Colored object listings:

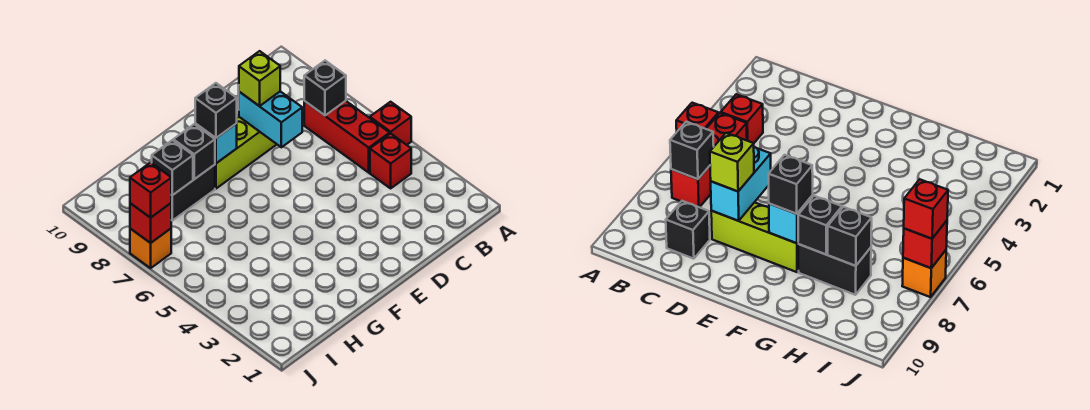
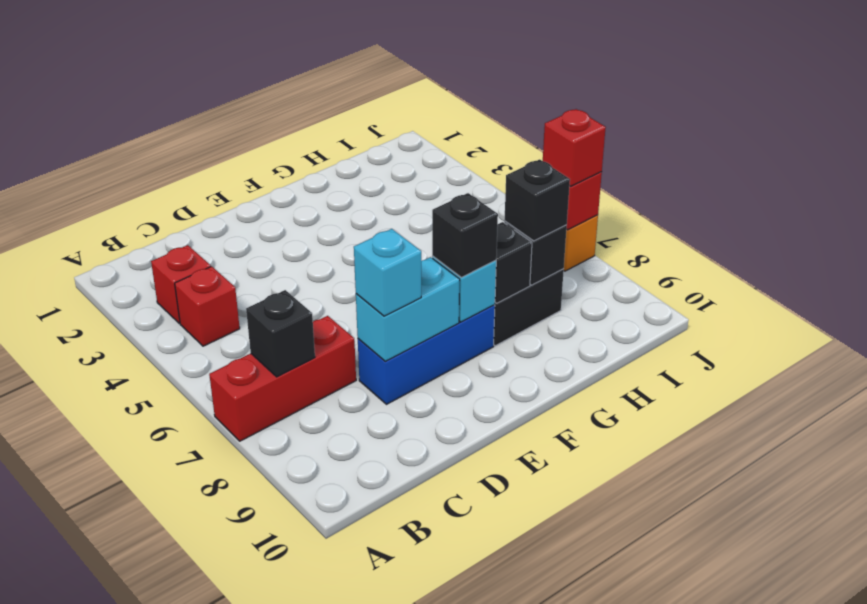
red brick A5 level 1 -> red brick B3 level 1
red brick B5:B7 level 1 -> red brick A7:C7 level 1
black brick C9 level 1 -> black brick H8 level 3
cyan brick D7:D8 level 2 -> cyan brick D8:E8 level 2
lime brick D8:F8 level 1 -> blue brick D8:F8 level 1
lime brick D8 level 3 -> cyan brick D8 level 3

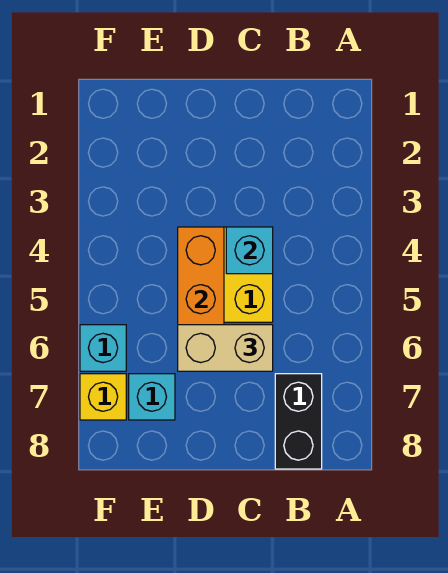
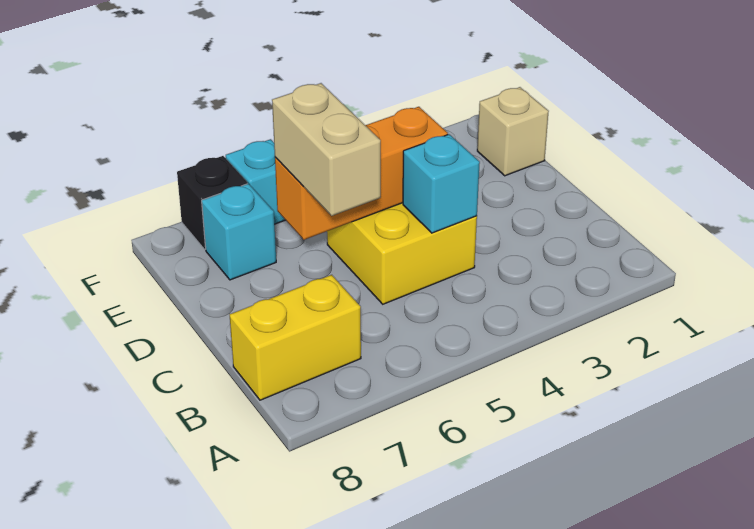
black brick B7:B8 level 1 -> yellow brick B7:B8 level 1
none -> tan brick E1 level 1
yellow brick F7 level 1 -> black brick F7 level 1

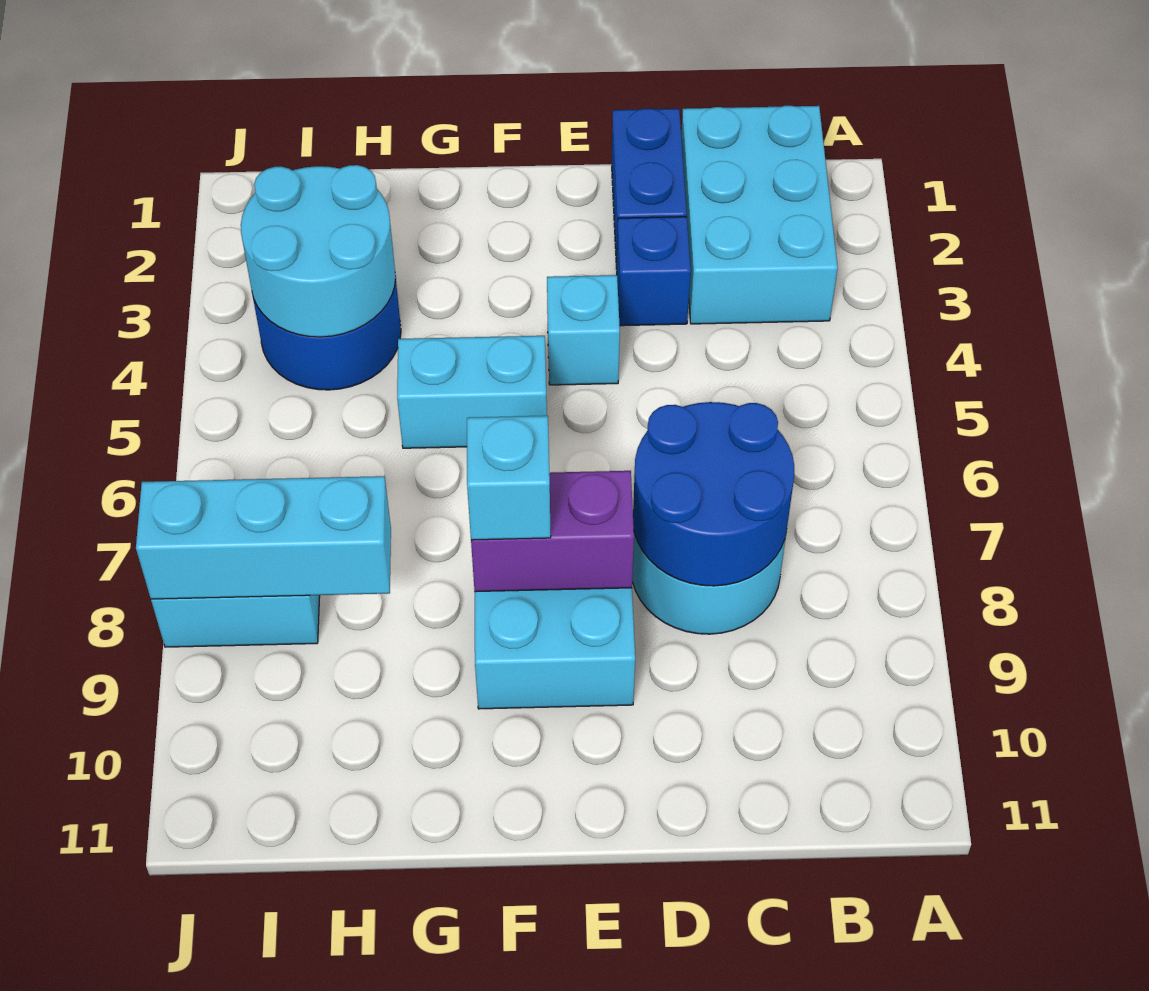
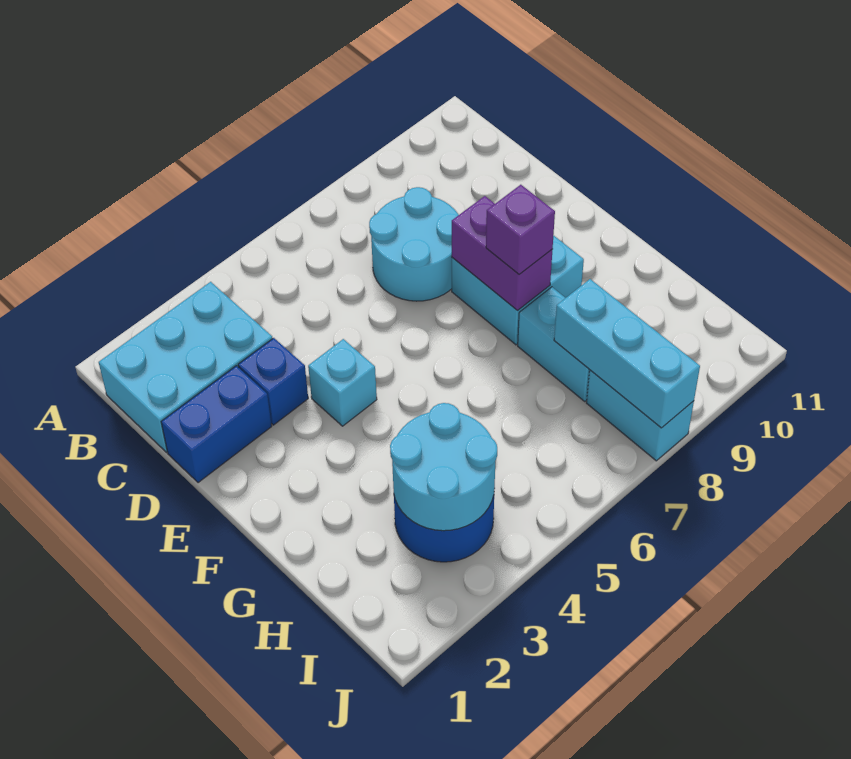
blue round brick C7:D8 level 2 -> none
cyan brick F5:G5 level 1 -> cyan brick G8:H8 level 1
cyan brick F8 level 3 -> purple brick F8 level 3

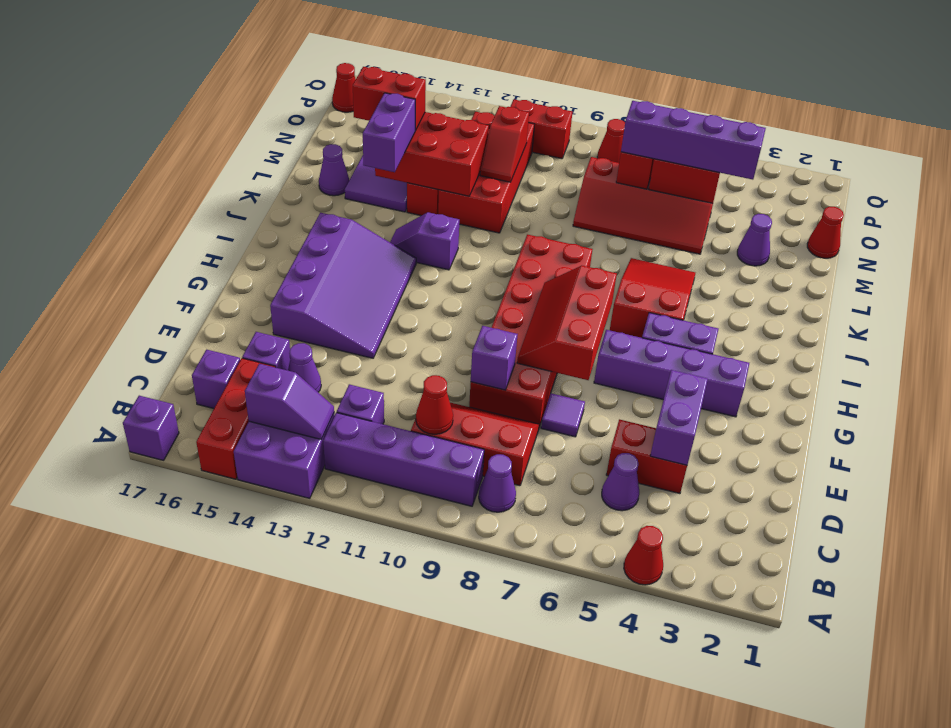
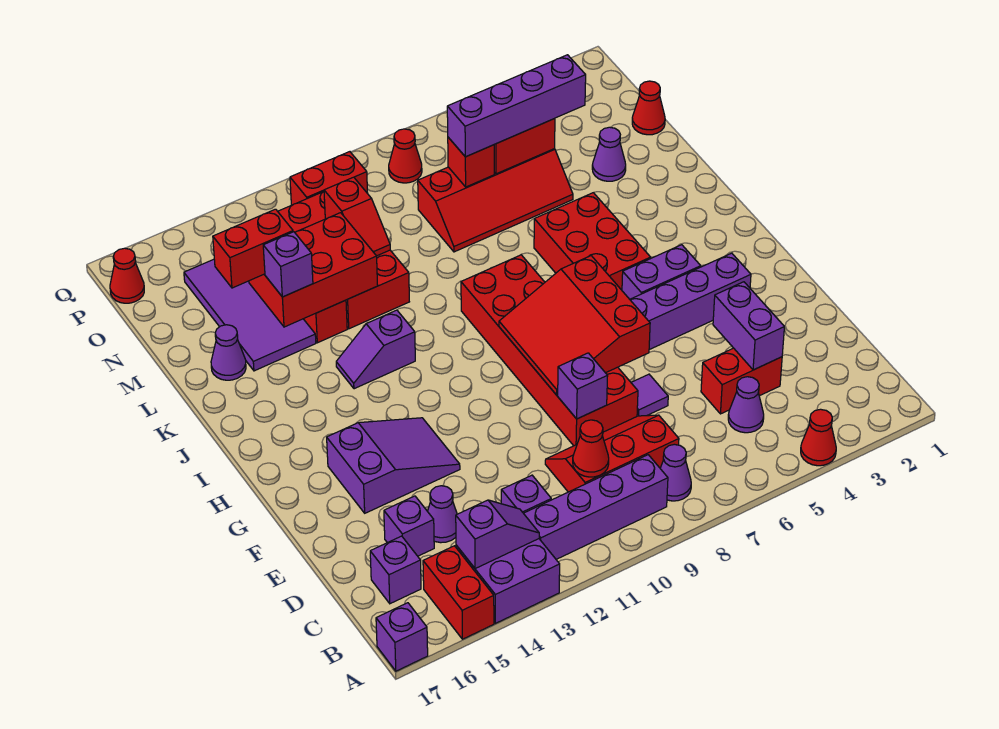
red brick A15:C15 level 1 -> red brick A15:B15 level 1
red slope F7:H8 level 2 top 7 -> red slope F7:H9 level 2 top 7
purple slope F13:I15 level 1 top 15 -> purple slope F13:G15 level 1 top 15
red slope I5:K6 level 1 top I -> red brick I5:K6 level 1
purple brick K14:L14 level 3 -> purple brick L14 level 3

WHAT YOU ARE ASKED TO DO:
Omit every picture, and please return the entries exactly from the first line through the line with "cyan brick F8", both included.

RESULT FOR THIS EXERCISE:
red brick A5 level 1 -> red brick B3 level 1
red brick B5:B7 level 1 -> red brick A7:C7 level 1
black brick C9 level 1 -> black brick H8 level 3
cyan brick D7:D8 level 2 -> cyan brick D8:E8 level 2
lime brick D8:F8 level 1 -> blue brick D8:F8 level 1
lime brick D8 level 3 -> cyan brick D8 level 3

black brick B7:B8 level 1 -> yellow brick B7:B8 level 1
none -> tan brick E1 level 1
yellow brick F7 level 1 -> black brick F7 level 1

blue round brick C7:D8 level 2 -> none
cyan brick F5:G5 level 1 -> cyan brick G8:H8 level 1
cyan brick F8 level 3 -> purple brick F8 level 3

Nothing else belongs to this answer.